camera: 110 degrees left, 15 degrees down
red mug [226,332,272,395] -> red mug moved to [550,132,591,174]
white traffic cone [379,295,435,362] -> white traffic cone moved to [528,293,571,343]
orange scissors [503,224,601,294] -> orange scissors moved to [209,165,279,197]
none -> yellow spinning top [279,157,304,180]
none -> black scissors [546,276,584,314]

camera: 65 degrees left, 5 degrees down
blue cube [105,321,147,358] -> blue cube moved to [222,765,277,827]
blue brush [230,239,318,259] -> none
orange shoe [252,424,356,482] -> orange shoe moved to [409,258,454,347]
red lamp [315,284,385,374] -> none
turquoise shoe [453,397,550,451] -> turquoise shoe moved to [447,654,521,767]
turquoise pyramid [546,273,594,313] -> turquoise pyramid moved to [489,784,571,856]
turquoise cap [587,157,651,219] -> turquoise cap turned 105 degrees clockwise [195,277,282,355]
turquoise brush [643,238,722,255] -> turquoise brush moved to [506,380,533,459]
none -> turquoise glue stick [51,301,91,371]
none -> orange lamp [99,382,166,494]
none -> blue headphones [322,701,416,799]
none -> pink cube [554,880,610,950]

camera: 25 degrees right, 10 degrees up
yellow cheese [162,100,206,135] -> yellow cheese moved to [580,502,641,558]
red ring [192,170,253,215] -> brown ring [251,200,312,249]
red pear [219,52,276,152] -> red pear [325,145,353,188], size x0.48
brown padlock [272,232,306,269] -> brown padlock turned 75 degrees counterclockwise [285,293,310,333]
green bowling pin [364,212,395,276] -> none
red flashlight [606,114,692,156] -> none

-.-.-

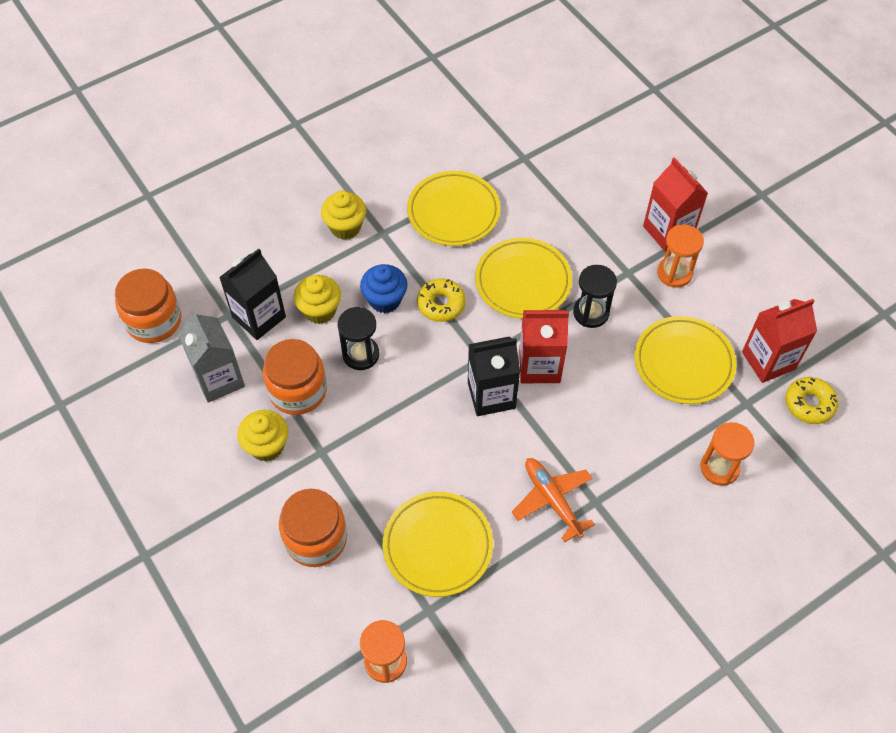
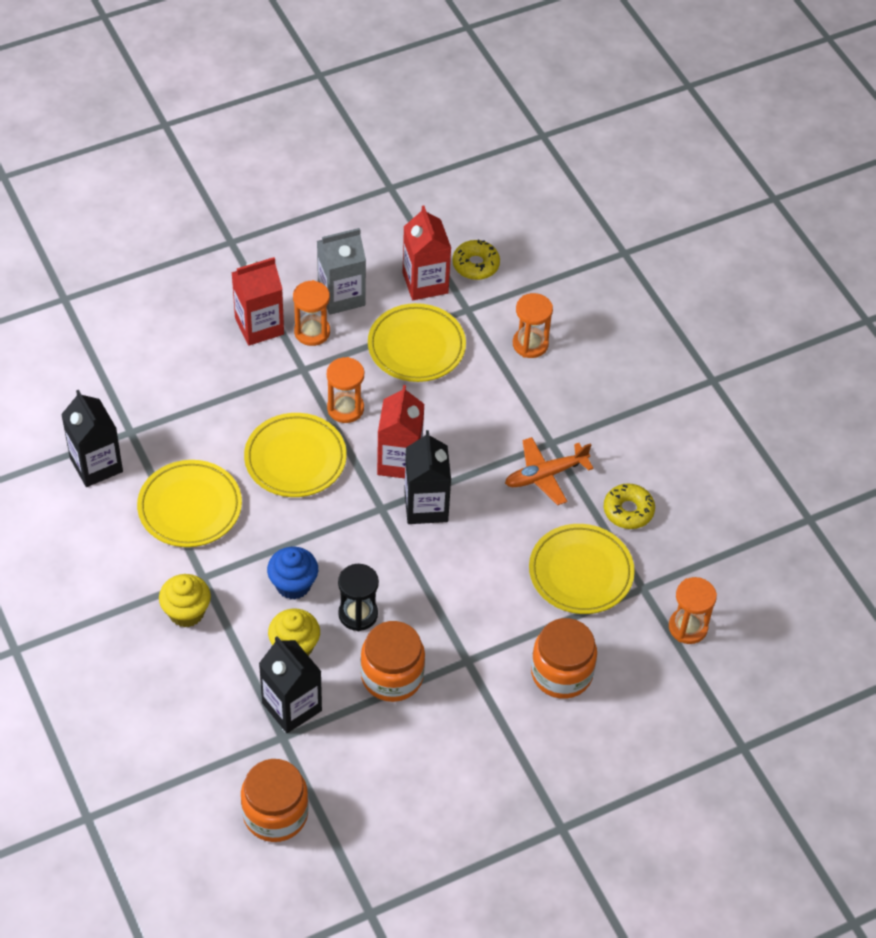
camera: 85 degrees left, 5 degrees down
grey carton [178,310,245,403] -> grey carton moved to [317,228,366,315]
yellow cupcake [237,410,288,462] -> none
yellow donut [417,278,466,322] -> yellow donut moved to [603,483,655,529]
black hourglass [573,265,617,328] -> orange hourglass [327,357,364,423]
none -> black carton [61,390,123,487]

-.-.-

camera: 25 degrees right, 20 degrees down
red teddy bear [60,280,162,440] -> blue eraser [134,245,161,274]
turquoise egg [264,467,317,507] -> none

-.-.-

### Exercise instructions
Would you copy every line from the listing above that has the string "black" in it?

### Response area
none -> black scissors [546,276,584,314]
black hourglass [573,265,617,328] -> orange hourglass [327,357,364,423]
none -> black carton [61,390,123,487]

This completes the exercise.